*Exercise*. Your task is to find every line of the data that holds the string "none" and copy it.
───── Supplied data ─────
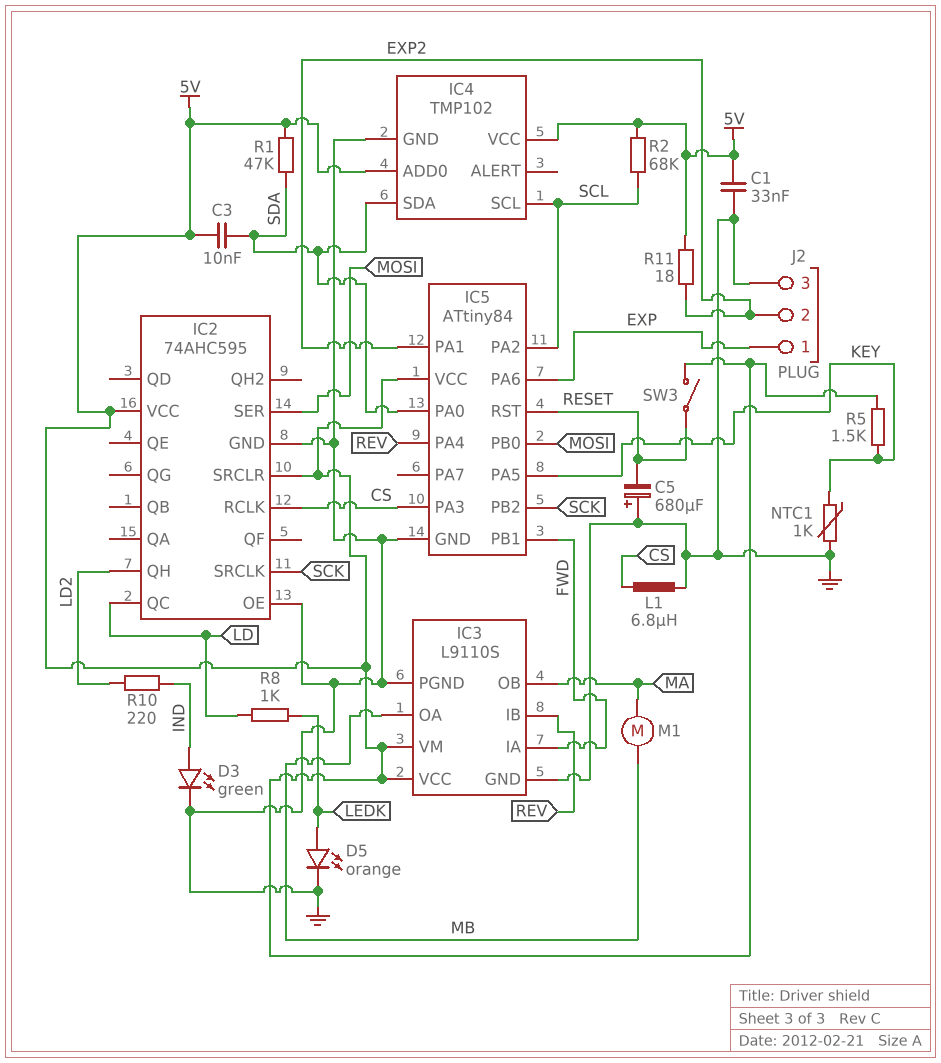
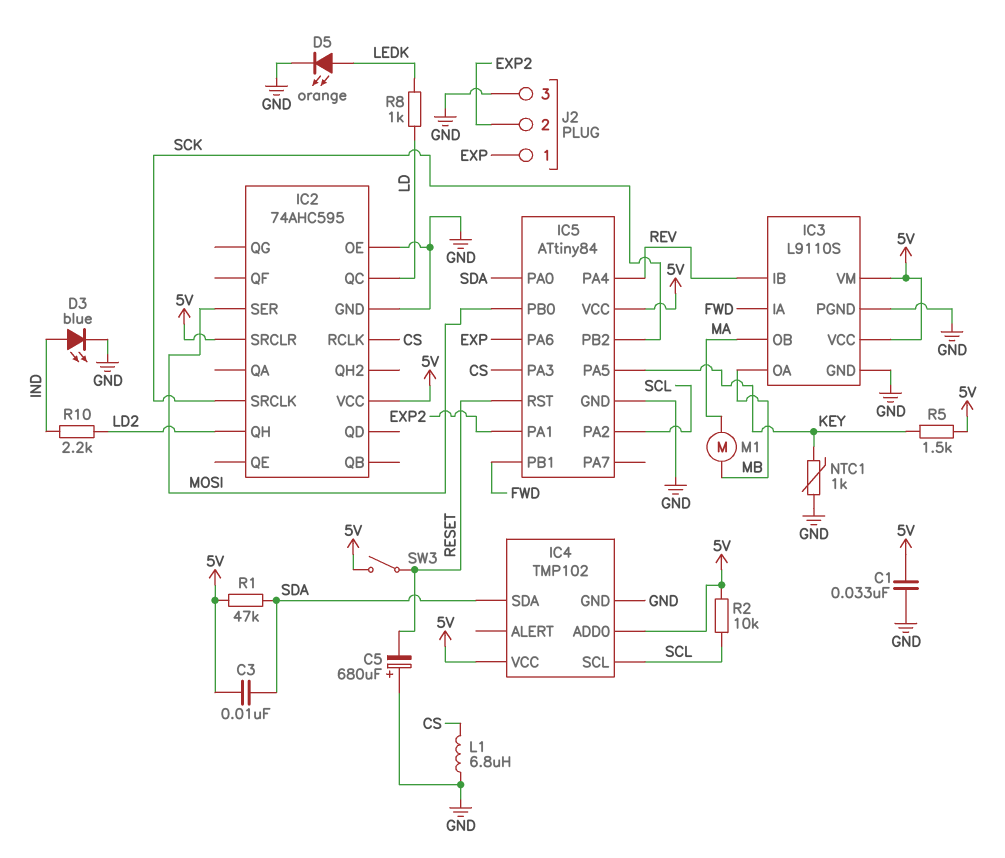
D3: LED green (A IND, K GND) -> LED blue (A IND, K GND)
R2: 68k (5V, SCL) -> 10k (5V, SCL)
R10: 220 (IND, LD2) -> 2.2k (IND, LD2)
R11: 18 (5V, EXP2) -> none

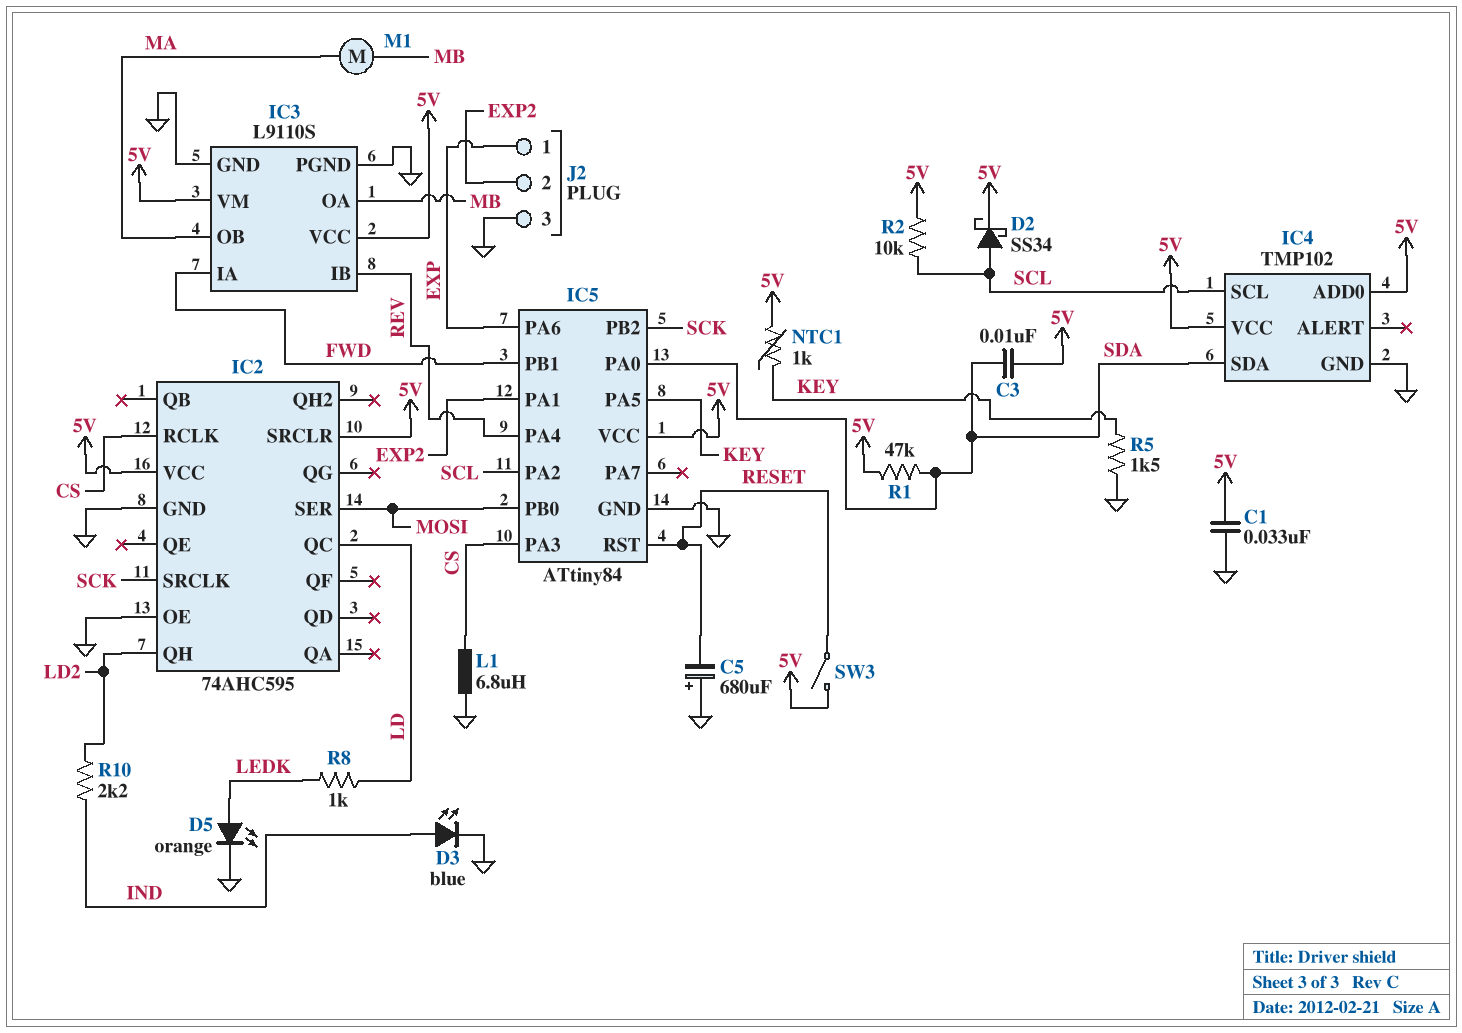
D2: none -> schottky SS34 (A SCL, K 5V)
NTC1: 1k (GND, KEY) -> 1k (5V, KEY)
R5: 1.5k (5V, KEY) -> 1.5k (GND, KEY)

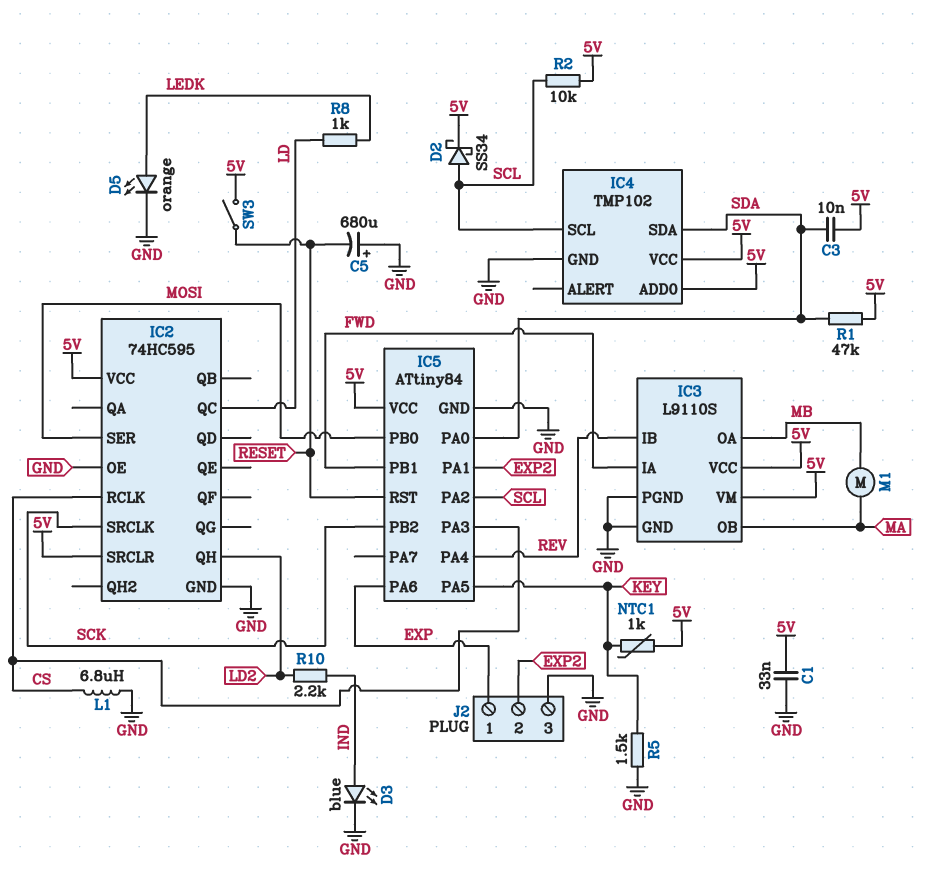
IC2: 74AHC595 -> 74HC595

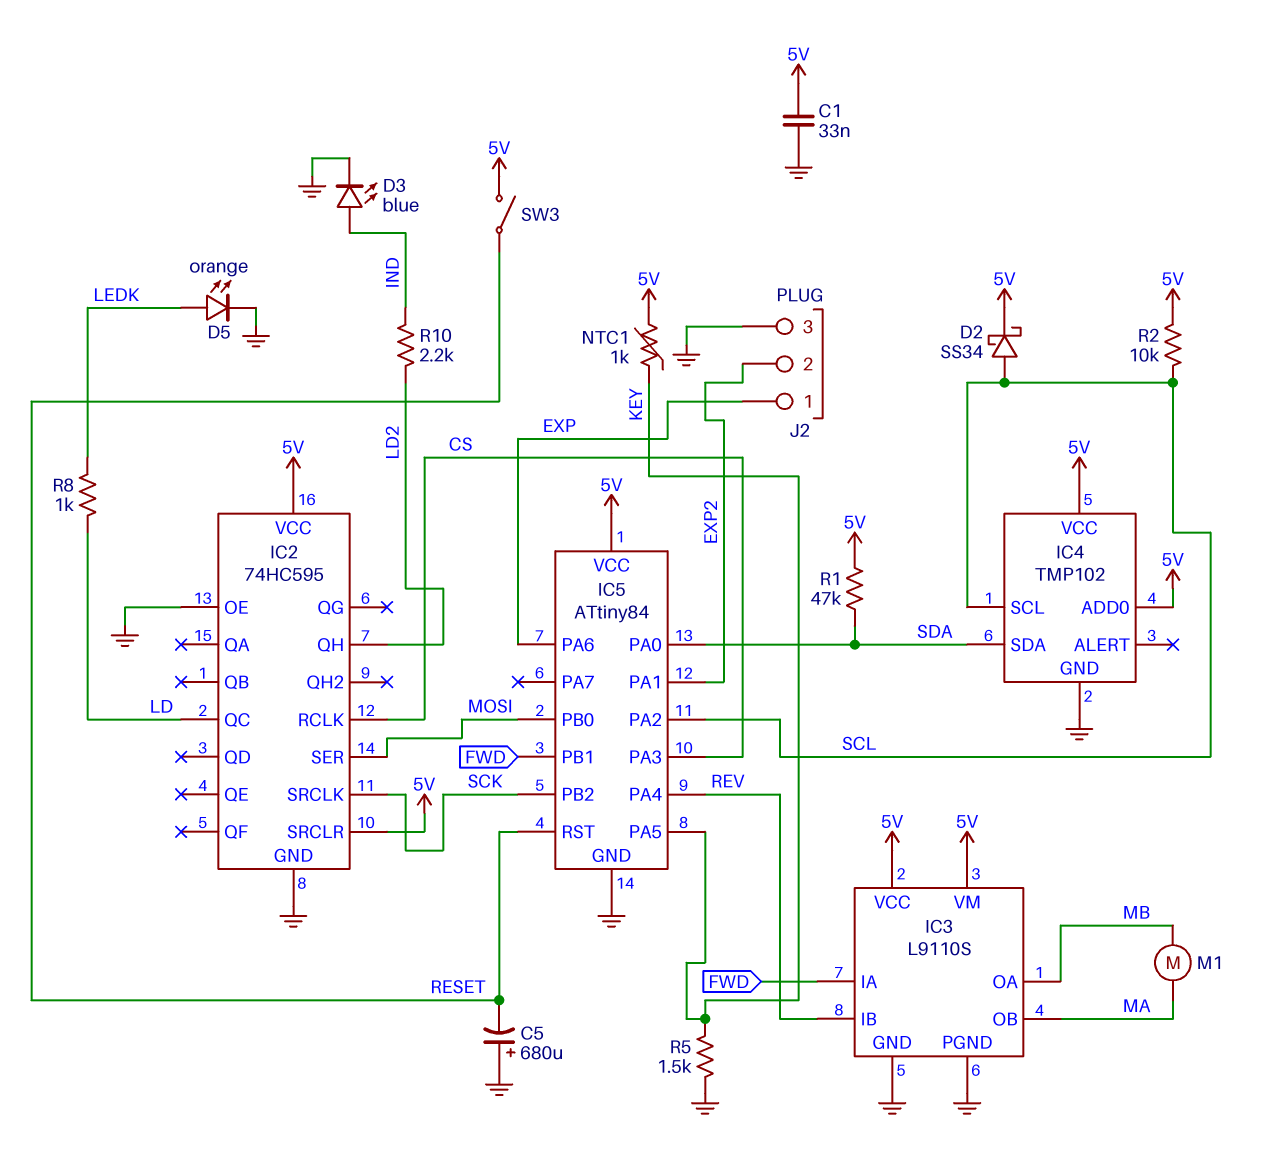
C3: 10nF (5V, SDA) -> none
L1: 6.8uH (CS, GND) -> none

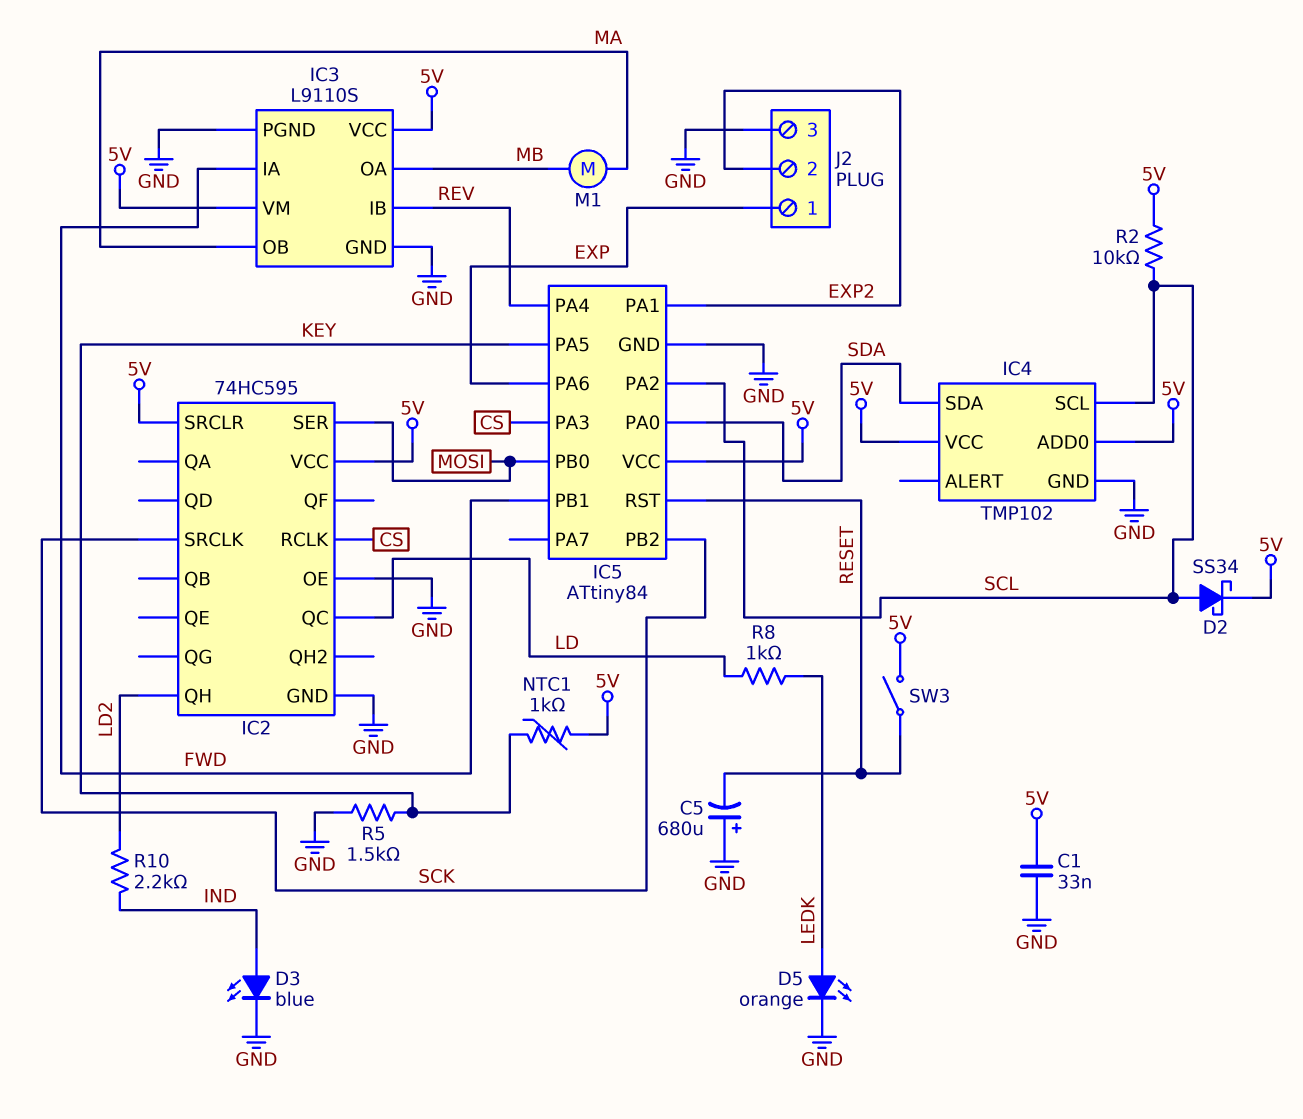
R1: 47k (5V, SDA) -> none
─────
*Result of the task*.
R11: 18 (5V, EXP2) -> none
D2: none -> schottky SS34 (A SCL, K 5V)
C3: 10nF (5V, SDA) -> none
L1: 6.8uH (CS, GND) -> none
R1: 47k (5V, SDA) -> none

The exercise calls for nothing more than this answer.